Among the records that follow, find the line with "C2: 33nF (N006, N014) -> 330pF (N006, N014)" and the line with "Q3: NMOS IRLZ44N". Set down those lines and all lines between them exactly, without adding anything.

(Exercise input begins)

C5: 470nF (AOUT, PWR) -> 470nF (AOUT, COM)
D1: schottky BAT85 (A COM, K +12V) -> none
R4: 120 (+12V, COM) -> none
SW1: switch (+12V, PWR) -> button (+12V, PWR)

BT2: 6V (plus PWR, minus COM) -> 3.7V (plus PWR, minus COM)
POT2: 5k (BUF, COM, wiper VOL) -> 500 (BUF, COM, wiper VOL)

(Exercise input ends)
(Exercise input begins)

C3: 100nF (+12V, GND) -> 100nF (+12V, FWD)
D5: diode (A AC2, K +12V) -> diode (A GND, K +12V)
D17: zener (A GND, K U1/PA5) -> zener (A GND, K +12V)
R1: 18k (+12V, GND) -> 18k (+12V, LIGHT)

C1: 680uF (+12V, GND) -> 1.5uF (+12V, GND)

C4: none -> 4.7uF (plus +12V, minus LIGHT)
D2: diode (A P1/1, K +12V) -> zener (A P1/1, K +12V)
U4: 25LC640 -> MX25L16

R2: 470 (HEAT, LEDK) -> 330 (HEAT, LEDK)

(Exercise input ends)
(Exercise input begins)

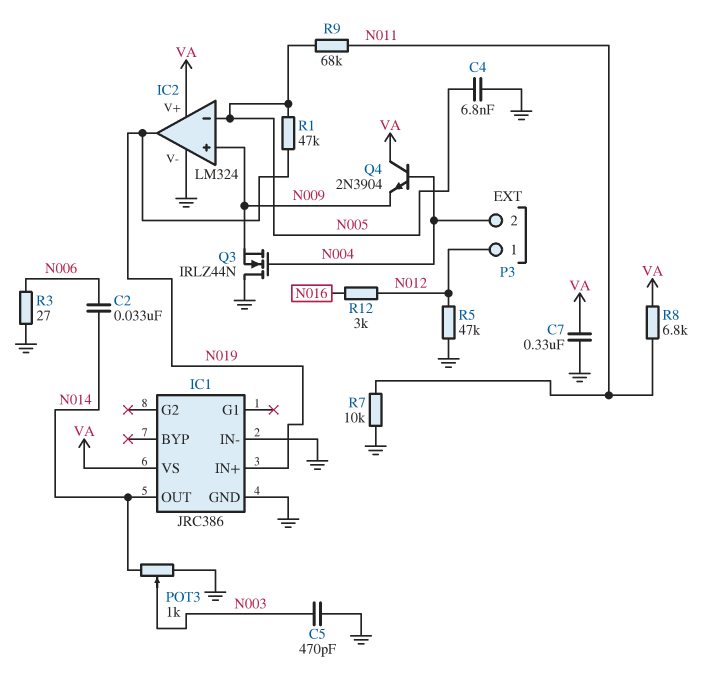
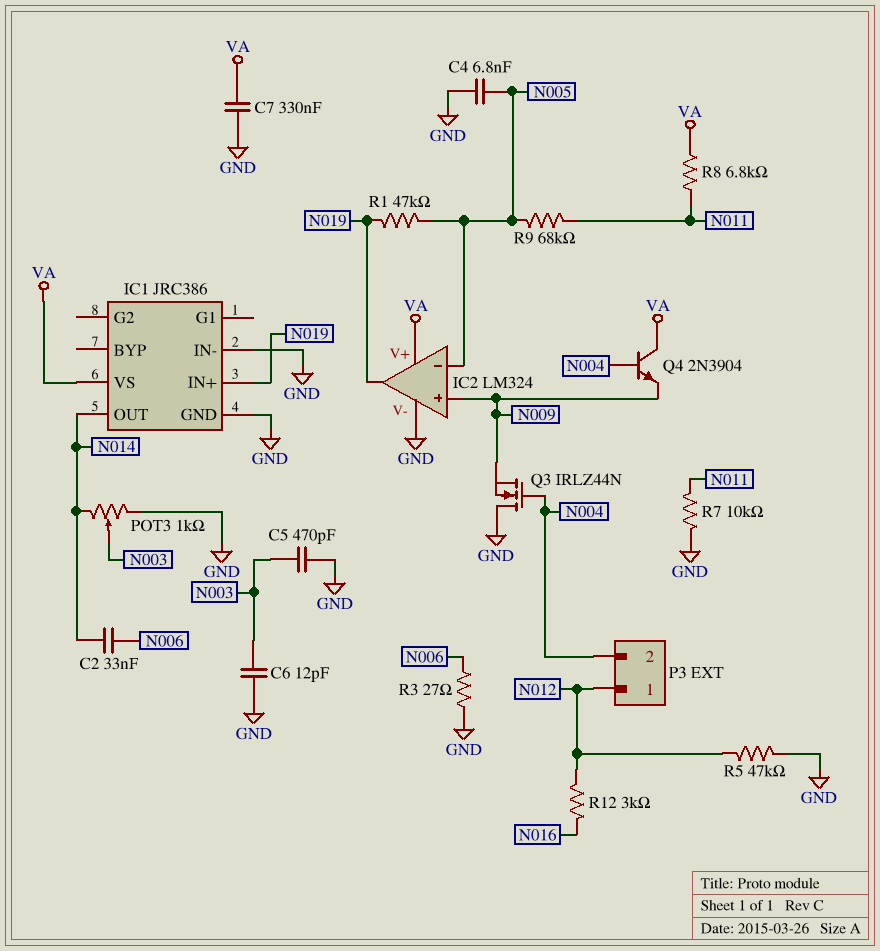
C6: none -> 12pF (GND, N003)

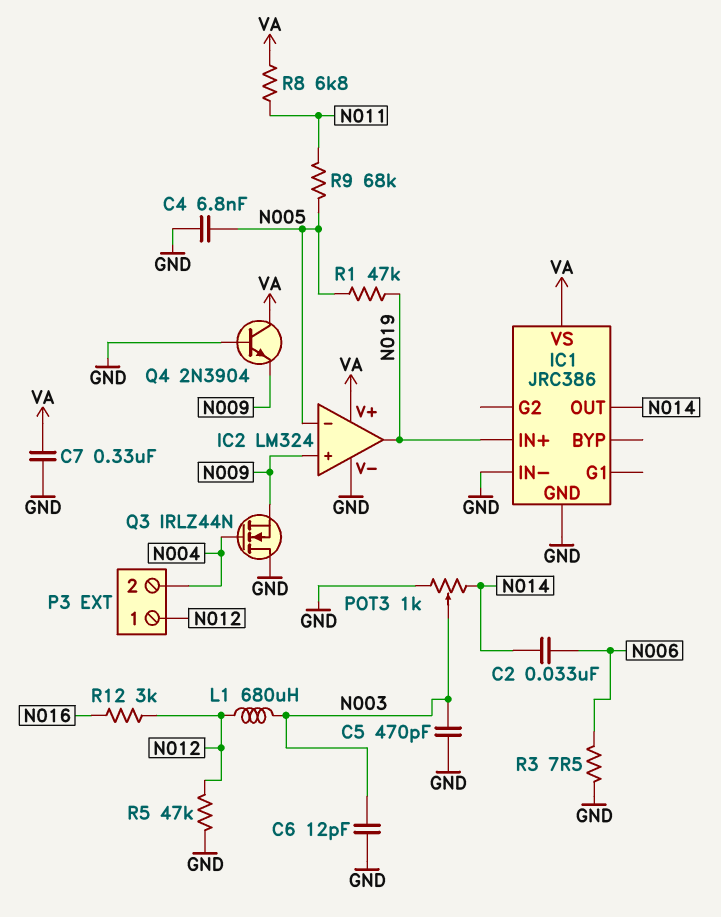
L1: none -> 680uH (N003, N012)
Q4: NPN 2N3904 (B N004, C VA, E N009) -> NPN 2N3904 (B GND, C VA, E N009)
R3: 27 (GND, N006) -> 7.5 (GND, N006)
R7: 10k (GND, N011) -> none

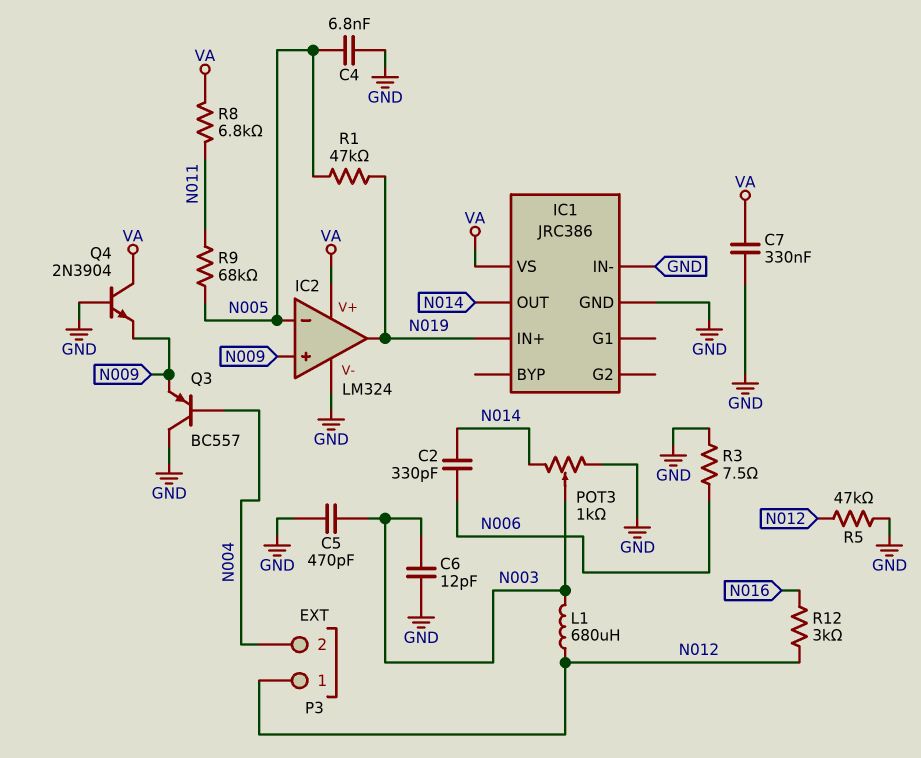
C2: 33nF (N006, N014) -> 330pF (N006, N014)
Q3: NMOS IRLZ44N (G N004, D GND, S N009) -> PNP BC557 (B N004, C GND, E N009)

(Exercise input ends)

Result of this exercise »
C2: 33nF (N006, N014) -> 330pF (N006, N014)
Q3: NMOS IRLZ44N (G N004, D GND, S N009) -> PNP BC557 (B N004, C GND, E N009)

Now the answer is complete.